Data items:
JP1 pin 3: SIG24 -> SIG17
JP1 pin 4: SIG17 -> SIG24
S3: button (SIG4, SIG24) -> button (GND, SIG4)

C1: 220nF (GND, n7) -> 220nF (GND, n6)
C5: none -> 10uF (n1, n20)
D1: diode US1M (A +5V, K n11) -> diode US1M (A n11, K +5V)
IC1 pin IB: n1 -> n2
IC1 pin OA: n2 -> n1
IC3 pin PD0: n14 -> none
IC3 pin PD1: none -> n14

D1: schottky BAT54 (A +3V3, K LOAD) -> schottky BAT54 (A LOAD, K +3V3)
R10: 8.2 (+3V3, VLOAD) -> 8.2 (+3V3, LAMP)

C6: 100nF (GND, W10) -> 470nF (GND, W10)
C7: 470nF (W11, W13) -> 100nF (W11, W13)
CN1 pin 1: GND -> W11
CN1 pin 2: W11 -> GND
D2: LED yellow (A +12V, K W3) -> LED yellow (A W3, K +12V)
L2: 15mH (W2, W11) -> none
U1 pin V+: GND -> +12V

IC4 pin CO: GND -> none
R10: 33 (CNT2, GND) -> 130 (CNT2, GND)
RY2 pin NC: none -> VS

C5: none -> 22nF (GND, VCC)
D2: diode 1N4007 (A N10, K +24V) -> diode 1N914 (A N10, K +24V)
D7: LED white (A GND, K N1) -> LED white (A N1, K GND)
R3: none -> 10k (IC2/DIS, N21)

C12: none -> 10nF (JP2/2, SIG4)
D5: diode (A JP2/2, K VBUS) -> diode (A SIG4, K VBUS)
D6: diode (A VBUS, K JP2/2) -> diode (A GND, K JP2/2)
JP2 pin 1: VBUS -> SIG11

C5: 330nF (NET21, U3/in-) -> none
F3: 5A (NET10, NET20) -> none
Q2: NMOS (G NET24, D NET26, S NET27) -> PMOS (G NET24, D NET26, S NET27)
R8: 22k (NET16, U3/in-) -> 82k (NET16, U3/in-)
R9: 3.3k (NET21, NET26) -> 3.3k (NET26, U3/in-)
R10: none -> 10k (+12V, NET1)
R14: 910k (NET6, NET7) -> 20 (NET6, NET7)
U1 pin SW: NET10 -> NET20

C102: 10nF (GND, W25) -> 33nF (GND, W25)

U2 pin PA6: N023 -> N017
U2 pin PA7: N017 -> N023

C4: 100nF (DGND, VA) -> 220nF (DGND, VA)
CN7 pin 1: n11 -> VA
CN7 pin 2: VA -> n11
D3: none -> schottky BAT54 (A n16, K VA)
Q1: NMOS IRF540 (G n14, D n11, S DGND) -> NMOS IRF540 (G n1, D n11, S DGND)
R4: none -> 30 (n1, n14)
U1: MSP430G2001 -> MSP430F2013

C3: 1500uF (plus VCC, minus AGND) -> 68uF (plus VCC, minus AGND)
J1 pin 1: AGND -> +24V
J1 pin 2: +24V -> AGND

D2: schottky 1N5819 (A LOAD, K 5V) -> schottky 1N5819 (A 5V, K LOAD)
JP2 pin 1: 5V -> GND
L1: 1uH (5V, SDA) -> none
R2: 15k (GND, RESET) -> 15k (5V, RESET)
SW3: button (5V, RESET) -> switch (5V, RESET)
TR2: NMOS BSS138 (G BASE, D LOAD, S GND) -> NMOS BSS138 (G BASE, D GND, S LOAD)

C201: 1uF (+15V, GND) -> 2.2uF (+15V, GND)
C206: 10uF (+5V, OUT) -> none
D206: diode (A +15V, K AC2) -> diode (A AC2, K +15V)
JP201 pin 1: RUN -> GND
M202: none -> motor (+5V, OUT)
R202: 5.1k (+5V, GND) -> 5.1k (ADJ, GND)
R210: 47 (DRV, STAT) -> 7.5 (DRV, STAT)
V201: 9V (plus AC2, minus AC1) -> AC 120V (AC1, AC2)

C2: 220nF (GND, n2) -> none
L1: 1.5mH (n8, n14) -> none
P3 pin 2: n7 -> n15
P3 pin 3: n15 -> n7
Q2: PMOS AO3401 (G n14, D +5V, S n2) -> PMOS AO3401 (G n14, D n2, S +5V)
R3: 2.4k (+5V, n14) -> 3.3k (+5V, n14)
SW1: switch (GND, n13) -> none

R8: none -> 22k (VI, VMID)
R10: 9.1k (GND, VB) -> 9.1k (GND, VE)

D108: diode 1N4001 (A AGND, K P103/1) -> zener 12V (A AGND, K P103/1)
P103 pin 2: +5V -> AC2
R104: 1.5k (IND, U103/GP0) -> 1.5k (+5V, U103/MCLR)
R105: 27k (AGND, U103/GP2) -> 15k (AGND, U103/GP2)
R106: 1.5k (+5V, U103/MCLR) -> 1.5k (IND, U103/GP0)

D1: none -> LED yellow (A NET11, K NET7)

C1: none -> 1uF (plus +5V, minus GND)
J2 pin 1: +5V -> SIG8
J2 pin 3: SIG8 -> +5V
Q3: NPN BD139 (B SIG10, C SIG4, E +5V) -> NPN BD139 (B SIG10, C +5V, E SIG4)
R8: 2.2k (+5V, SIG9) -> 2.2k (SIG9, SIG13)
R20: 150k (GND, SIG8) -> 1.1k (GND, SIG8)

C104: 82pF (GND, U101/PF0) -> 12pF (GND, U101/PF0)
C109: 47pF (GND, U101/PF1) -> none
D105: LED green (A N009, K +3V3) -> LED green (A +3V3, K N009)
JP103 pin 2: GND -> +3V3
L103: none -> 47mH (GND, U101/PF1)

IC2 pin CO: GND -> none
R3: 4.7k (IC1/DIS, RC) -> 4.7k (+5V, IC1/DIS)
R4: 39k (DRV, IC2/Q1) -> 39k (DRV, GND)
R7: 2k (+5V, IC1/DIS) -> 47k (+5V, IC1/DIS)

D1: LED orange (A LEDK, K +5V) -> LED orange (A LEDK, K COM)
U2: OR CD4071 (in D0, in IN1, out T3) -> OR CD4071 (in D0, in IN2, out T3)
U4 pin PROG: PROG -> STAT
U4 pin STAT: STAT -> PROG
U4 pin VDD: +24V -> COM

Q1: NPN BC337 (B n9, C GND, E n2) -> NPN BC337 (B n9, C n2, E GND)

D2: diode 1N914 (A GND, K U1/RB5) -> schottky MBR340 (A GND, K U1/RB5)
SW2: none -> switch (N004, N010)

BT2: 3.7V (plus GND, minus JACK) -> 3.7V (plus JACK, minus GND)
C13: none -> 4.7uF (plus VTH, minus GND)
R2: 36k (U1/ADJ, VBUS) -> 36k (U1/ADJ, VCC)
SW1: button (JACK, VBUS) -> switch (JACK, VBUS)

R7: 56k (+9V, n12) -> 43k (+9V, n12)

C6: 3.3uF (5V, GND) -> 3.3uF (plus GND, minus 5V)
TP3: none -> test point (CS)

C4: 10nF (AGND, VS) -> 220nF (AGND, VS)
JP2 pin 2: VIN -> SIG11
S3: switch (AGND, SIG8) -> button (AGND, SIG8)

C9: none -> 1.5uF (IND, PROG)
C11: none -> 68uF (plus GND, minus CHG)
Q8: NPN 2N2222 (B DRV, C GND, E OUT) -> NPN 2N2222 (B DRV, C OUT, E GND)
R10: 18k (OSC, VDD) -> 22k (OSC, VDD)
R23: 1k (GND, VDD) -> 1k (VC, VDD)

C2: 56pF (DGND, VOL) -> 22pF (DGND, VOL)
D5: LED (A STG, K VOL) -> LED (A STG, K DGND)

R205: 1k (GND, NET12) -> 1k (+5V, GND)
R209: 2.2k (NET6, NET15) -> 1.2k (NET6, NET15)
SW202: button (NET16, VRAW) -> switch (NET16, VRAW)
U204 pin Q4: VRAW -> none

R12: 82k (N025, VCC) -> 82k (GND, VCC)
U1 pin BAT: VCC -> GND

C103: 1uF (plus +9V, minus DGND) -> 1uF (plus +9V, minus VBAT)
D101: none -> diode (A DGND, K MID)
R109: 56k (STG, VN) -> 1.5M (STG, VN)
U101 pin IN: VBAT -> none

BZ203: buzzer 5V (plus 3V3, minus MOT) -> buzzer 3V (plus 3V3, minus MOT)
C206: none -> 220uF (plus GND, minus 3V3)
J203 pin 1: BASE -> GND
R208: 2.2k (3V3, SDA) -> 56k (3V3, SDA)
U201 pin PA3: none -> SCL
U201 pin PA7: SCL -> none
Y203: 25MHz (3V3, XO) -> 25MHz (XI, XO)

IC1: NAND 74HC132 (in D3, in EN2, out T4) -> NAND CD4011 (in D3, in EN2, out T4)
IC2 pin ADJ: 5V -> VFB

**Exercise objective**: Answer with one number only: how many lines above contain the word "NMOS".

**Exercise answer**: 3